> _Assigned task_
Return, exactly as written, all lines from the line containing "turquoise scissors: 3 -> 5" to the end of the entries below, with both ends included.

(Records for this exercise begins)

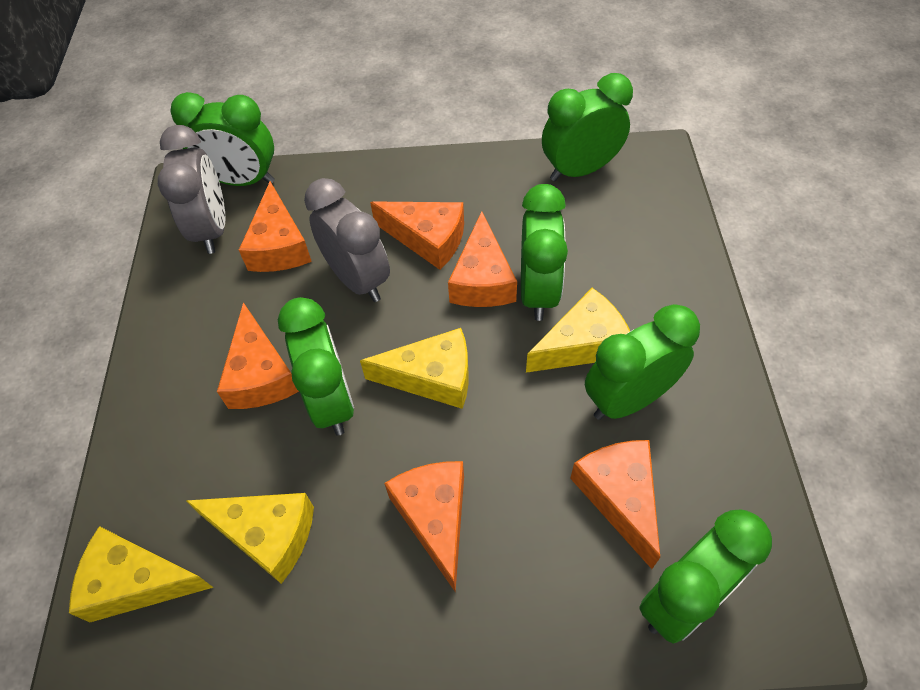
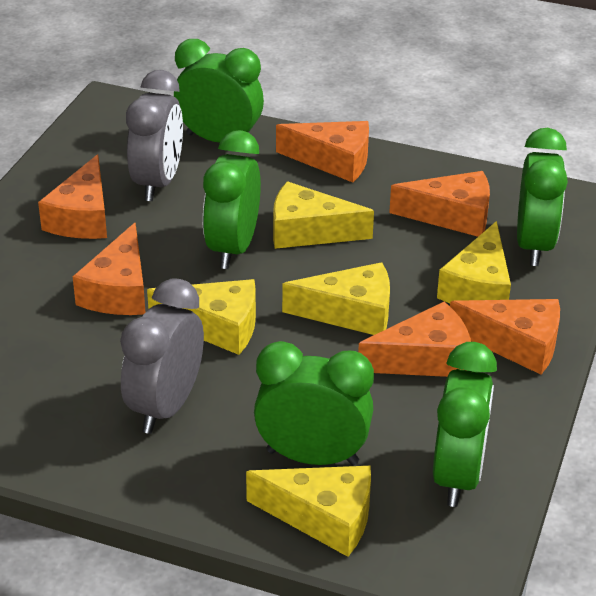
green clock: 6 -> 5
yellow cheese: 4 -> 5

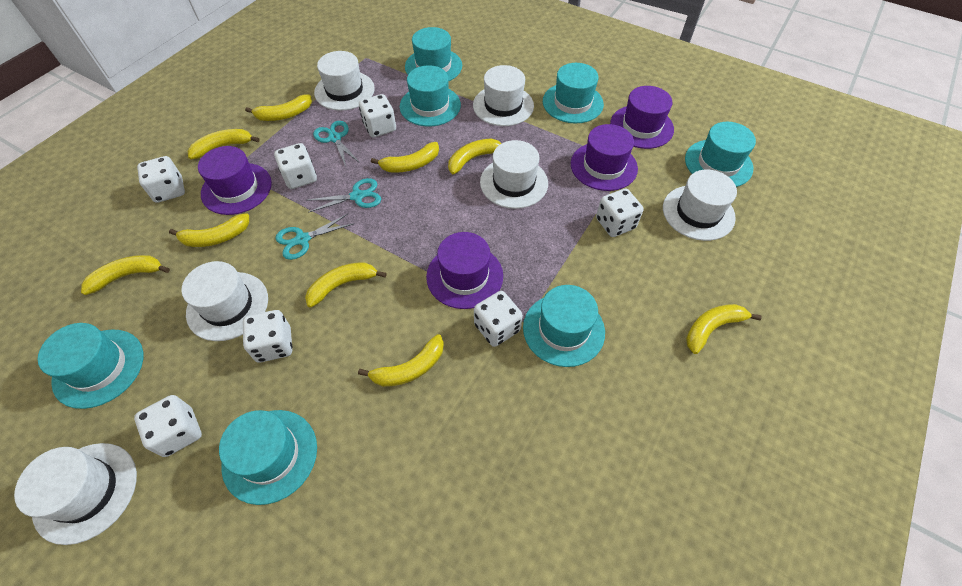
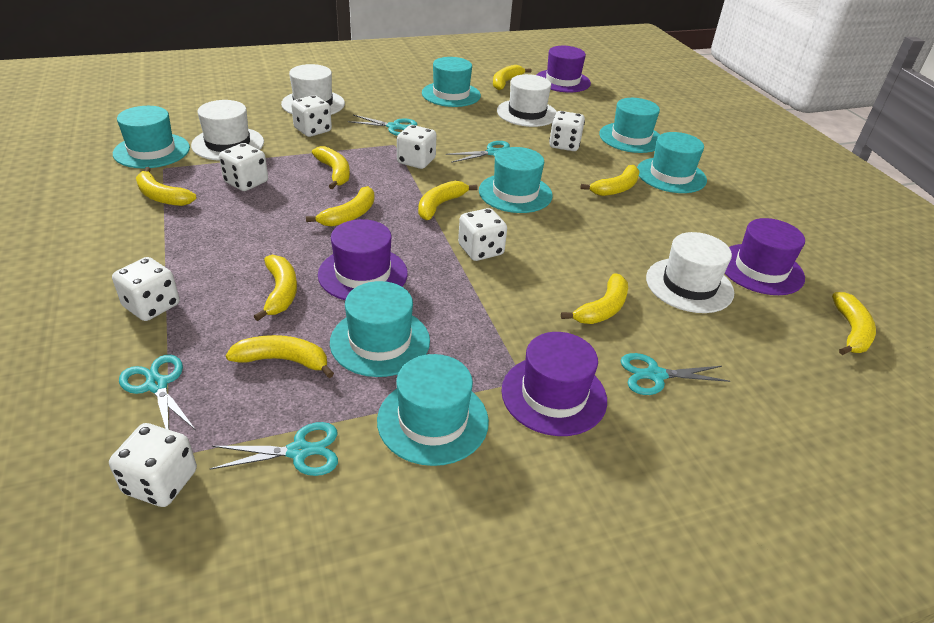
turquoise scissors: 3 -> 5
white hat: 6 -> 4
yellow banana: 9 -> 10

(Records for this exercise ends)

> _Solution_
turquoise scissors: 3 -> 5
white hat: 6 -> 4
yellow banana: 9 -> 10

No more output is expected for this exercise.